What you are asked to do
Each entry must appear in the answer exactly as written.

Data in this exercise

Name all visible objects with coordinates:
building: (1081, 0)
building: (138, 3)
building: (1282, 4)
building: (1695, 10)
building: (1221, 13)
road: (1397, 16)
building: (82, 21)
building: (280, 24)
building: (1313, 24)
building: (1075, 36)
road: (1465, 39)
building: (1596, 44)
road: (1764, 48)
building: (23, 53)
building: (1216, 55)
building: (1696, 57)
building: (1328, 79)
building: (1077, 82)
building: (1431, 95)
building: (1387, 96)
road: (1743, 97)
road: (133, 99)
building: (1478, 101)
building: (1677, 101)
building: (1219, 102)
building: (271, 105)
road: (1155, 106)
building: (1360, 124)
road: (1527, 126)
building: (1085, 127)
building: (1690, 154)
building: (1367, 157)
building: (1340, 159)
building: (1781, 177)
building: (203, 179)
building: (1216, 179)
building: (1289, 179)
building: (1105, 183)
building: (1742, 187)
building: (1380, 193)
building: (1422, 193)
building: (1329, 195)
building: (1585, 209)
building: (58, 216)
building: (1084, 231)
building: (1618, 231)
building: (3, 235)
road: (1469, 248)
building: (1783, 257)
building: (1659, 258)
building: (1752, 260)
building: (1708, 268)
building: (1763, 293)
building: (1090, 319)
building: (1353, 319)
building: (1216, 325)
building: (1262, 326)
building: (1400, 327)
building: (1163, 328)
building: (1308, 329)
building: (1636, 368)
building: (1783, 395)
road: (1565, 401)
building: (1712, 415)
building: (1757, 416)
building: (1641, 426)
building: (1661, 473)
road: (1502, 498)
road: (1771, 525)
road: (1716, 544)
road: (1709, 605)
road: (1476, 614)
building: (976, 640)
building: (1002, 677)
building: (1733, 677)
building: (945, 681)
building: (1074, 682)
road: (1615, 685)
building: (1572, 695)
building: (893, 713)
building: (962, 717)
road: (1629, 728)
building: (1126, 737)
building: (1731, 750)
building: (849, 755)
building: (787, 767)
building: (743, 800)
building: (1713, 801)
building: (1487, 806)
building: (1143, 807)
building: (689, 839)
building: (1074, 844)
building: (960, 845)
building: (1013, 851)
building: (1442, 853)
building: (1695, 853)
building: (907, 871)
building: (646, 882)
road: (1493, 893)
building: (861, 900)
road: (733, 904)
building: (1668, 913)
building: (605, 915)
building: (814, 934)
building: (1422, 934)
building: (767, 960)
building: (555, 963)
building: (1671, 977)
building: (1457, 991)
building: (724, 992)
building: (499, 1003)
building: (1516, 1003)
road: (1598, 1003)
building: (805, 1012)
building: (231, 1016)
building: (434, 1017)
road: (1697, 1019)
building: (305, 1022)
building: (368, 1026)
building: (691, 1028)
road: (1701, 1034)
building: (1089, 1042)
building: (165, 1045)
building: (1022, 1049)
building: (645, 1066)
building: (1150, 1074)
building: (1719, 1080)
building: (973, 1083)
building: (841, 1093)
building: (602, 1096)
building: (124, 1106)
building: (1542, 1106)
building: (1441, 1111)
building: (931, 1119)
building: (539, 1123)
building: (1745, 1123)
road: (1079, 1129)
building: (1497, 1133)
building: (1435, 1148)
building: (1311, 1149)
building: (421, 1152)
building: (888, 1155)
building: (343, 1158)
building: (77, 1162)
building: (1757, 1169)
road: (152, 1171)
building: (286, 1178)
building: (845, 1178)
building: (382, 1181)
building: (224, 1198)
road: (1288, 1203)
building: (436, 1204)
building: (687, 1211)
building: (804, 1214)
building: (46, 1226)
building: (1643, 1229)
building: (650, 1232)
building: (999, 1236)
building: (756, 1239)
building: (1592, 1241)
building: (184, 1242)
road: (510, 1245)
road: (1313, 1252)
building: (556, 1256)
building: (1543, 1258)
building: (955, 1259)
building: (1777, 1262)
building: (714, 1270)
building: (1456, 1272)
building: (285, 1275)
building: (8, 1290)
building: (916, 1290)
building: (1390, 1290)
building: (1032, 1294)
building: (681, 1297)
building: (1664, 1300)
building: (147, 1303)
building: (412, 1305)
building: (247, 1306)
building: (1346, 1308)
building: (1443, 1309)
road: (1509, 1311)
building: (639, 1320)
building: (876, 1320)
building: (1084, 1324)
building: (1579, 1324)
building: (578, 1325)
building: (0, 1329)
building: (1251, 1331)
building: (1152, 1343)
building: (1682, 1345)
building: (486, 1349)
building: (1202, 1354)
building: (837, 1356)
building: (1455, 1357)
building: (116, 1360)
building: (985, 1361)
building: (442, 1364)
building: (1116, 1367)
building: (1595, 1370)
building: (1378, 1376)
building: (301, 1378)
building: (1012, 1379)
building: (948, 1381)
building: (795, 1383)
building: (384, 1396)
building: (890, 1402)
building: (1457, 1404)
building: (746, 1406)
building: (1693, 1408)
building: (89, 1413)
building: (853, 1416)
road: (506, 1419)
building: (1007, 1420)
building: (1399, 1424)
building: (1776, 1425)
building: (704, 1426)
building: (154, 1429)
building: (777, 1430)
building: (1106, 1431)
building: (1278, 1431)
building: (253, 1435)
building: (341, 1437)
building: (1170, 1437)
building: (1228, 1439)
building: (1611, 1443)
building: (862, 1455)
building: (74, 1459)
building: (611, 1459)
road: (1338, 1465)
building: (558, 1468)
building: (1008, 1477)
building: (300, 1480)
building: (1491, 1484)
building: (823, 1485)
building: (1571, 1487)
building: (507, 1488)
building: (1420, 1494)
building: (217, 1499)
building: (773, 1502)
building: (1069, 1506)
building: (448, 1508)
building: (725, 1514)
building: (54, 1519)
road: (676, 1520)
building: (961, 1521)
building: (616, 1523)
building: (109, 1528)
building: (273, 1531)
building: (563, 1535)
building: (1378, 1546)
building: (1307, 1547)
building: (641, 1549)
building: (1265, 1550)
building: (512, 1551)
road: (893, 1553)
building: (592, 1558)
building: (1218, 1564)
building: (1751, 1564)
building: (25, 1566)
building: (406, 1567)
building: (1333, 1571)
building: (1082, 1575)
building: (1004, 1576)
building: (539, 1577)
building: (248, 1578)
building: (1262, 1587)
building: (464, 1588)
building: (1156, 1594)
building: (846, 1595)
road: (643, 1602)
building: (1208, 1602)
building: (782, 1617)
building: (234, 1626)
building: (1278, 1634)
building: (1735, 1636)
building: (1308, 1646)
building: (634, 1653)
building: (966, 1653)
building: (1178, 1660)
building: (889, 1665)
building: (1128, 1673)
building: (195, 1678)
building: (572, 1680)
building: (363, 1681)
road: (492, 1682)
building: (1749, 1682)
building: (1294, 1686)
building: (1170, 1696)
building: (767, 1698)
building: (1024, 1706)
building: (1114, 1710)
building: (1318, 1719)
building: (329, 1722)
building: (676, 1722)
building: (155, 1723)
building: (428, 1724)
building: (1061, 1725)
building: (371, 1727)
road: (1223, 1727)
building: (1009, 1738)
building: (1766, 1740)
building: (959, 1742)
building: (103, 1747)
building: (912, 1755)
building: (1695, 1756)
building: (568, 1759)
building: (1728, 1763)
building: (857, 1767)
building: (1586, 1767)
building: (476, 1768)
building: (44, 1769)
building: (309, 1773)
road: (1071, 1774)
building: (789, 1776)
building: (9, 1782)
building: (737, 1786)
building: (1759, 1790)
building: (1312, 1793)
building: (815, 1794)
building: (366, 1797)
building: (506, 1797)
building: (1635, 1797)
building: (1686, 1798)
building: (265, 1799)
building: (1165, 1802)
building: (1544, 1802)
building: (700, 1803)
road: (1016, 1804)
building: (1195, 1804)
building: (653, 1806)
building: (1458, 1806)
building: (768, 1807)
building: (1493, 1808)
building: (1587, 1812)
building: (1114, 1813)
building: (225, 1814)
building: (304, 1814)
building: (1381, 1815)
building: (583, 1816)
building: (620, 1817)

Response below
Name all visible objects with coordinates:
building: (1081, 0)
building: (138, 3)
building: (1282, 4)
building: (1695, 10)
building: (1221, 13)
road: (1397, 16)
building: (82, 21)
building: (280, 24)
building: (1313, 24)
building: (1075, 36)
road: (1465, 39)
building: (1596, 44)
road: (1764, 48)
building: (23, 53)
building: (1216, 55)
building: (1696, 57)
building: (1328, 79)
building: (1077, 82)
building: (1431, 95)
building: (1387, 96)
road: (1743, 97)
road: (133, 99)
building: (1478, 101)
building: (1677, 101)
building: (1219, 102)
building: (271, 105)
road: (1155, 106)
building: (1360, 124)
road: (1527, 126)
building: (1085, 127)
building: (1690, 154)
building: (1367, 157)
building: (1340, 159)
building: (1781, 177)
building: (203, 179)
building: (1216, 179)
building: (1289, 179)
building: (1105, 183)
building: (1742, 187)
building: (1380, 193)
building: (1422, 193)
building: (1329, 195)
building: (1585, 209)
building: (58, 216)
building: (1084, 231)
building: (1618, 231)
building: (3, 235)
road: (1469, 248)
building: (1783, 257)
building: (1659, 258)
building: (1752, 260)
building: (1708, 268)
building: (1763, 293)
building: (1090, 319)
building: (1353, 319)
building: (1216, 325)
building: (1262, 326)
building: (1400, 327)
building: (1163, 328)
building: (1308, 329)
building: (1636, 368)
building: (1783, 395)
road: (1565, 401)
building: (1712, 415)
building: (1757, 416)
building: (1641, 426)
building: (1661, 473)
road: (1502, 498)
road: (1771, 525)
road: (1716, 544)
road: (1709, 605)
road: (1476, 614)
building: (976, 640)
building: (1002, 677)
building: (1733, 677)
building: (945, 681)
building: (1074, 682)
road: (1615, 685)
building: (1572, 695)
building: (893, 713)
building: (962, 717)
road: (1629, 728)
building: (1126, 737)
building: (1731, 750)
building: (849, 755)
building: (787, 767)
building: (743, 800)
building: (1713, 801)
building: (1487, 806)
building: (1143, 807)
building: (689, 839)
building: (1074, 844)
building: (960, 845)
building: (1013, 851)
building: (1442, 853)
building: (1695, 853)
building: (907, 871)
building: (646, 882)
road: (1493, 893)
building: (861, 900)
road: (733, 904)
building: (1668, 913)
building: (605, 915)
building: (814, 934)
building: (1422, 934)
building: (767, 960)
building: (555, 963)
building: (1671, 977)
building: (1457, 991)
building: (724, 992)
building: (499, 1003)
building: (1516, 1003)
road: (1598, 1003)
building: (805, 1012)
building: (231, 1016)
building: (434, 1017)
road: (1697, 1019)
building: (305, 1022)
building: (368, 1026)
building: (691, 1028)
road: (1701, 1034)
building: (1089, 1042)
building: (165, 1045)
building: (1022, 1049)
building: (645, 1066)
building: (1150, 1074)
building: (1719, 1080)
building: (973, 1083)
building: (841, 1093)
building: (602, 1096)
building: (124, 1106)
building: (1542, 1106)
building: (1441, 1111)
building: (931, 1119)
building: (539, 1123)
building: (1745, 1123)
road: (1079, 1129)
building: (1497, 1133)
building: (1435, 1148)
building: (1311, 1149)
building: (421, 1152)
building: (888, 1155)
building: (343, 1158)
building: (77, 1162)
building: (1757, 1169)
road: (152, 1171)
building: (286, 1178)
building: (845, 1178)
building: (382, 1181)
building: (224, 1198)
road: (1288, 1203)
building: (436, 1204)
building: (687, 1211)
building: (804, 1214)
building: (46, 1226)
building: (1643, 1229)
building: (650, 1232)
building: (999, 1236)
building: (756, 1239)
building: (1592, 1241)
building: (184, 1242)
road: (510, 1245)
road: (1313, 1252)
building: (556, 1256)
building: (1543, 1258)
building: (955, 1259)
building: (1777, 1262)
building: (714, 1270)
building: (1456, 1272)
building: (285, 1275)
building: (8, 1290)
building: (916, 1290)
building: (1390, 1290)
building: (1032, 1294)
building: (681, 1297)
building: (1664, 1300)
building: (147, 1303)
building: (412, 1305)
building: (247, 1306)
building: (1346, 1308)
building: (1443, 1309)
road: (1509, 1311)
building: (639, 1320)
building: (876, 1320)
building: (1084, 1324)
building: (1579, 1324)
building: (578, 1325)
building: (0, 1329)
building: (1251, 1331)
building: (1152, 1343)
building: (1682, 1345)
building: (486, 1349)
building: (1202, 1354)
building: (837, 1356)
building: (1455, 1357)
building: (116, 1360)
building: (985, 1361)
building: (442, 1364)
building: (1116, 1367)
building: (1595, 1370)
building: (1378, 1376)
building: (301, 1378)
building: (1012, 1379)
building: (948, 1381)
building: (795, 1383)
building: (384, 1396)
building: (890, 1402)
building: (1457, 1404)
building: (746, 1406)
building: (1693, 1408)
building: (89, 1413)
building: (853, 1416)
road: (506, 1419)
building: (1007, 1420)
building: (1399, 1424)
building: (1776, 1425)
building: (704, 1426)
building: (154, 1429)
building: (777, 1430)
building: (1106, 1431)
building: (1278, 1431)
building: (253, 1435)
building: (341, 1437)
building: (1170, 1437)
building: (1228, 1439)
building: (1611, 1443)
building: (862, 1455)
building: (74, 1459)
building: (611, 1459)
road: (1338, 1465)
building: (558, 1468)
building: (1008, 1477)
building: (300, 1480)
building: (1491, 1484)
building: (823, 1485)
building: (1571, 1487)
building: (507, 1488)
building: (1420, 1494)
building: (217, 1499)
building: (773, 1502)
building: (1069, 1506)
building: (448, 1508)
building: (725, 1514)
building: (54, 1519)
road: (676, 1520)
building: (961, 1521)
building: (616, 1523)
building: (109, 1528)
building: (273, 1531)
building: (563, 1535)
building: (1378, 1546)
building: (1307, 1547)
building: (641, 1549)
building: (1265, 1550)
building: (512, 1551)
road: (893, 1553)
building: (592, 1558)
building: (1218, 1564)
building: (1751, 1564)
building: (25, 1566)
building: (406, 1567)
building: (1333, 1571)
building: (1082, 1575)
building: (1004, 1576)
building: (539, 1577)
building: (248, 1578)
building: (1262, 1587)
building: (464, 1588)
building: (1156, 1594)
building: (846, 1595)
road: (643, 1602)
building: (1208, 1602)
building: (782, 1617)
building: (234, 1626)
building: (1278, 1634)
building: (1735, 1636)
building: (1308, 1646)
building: (634, 1653)
building: (966, 1653)
building: (1178, 1660)
building: (889, 1665)
building: (1128, 1673)
building: (195, 1678)
building: (572, 1680)
building: (363, 1681)
road: (492, 1682)
building: (1749, 1682)
building: (1294, 1686)
building: (1170, 1696)
building: (767, 1698)
building: (1024, 1706)
building: (1114, 1710)
building: (1318, 1719)
building: (329, 1722)
building: (676, 1722)
building: (155, 1723)
building: (428, 1724)
building: (1061, 1725)
building: (371, 1727)
road: (1223, 1727)
building: (1009, 1738)
building: (1766, 1740)
building: (959, 1742)
building: (103, 1747)
building: (912, 1755)
building: (1695, 1756)
building: (568, 1759)
building: (1728, 1763)
building: (857, 1767)
building: (1586, 1767)
building: (476, 1768)
building: (44, 1769)
building: (309, 1773)
road: (1071, 1774)
building: (789, 1776)
building: (9, 1782)
building: (737, 1786)
building: (1759, 1790)
building: (1312, 1793)
building: (815, 1794)
building: (366, 1797)
building: (506, 1797)
building: (1635, 1797)
building: (1686, 1798)
building: (265, 1799)
building: (1165, 1802)
building: (1544, 1802)
building: (700, 1803)
road: (1016, 1804)
building: (1195, 1804)
building: (653, 1806)
building: (1458, 1806)
building: (768, 1807)
building: (1493, 1808)
building: (1587, 1812)
building: (1114, 1813)
building: (225, 1814)
building: (304, 1814)
building: (1381, 1815)
building: (583, 1816)
building: (620, 1817)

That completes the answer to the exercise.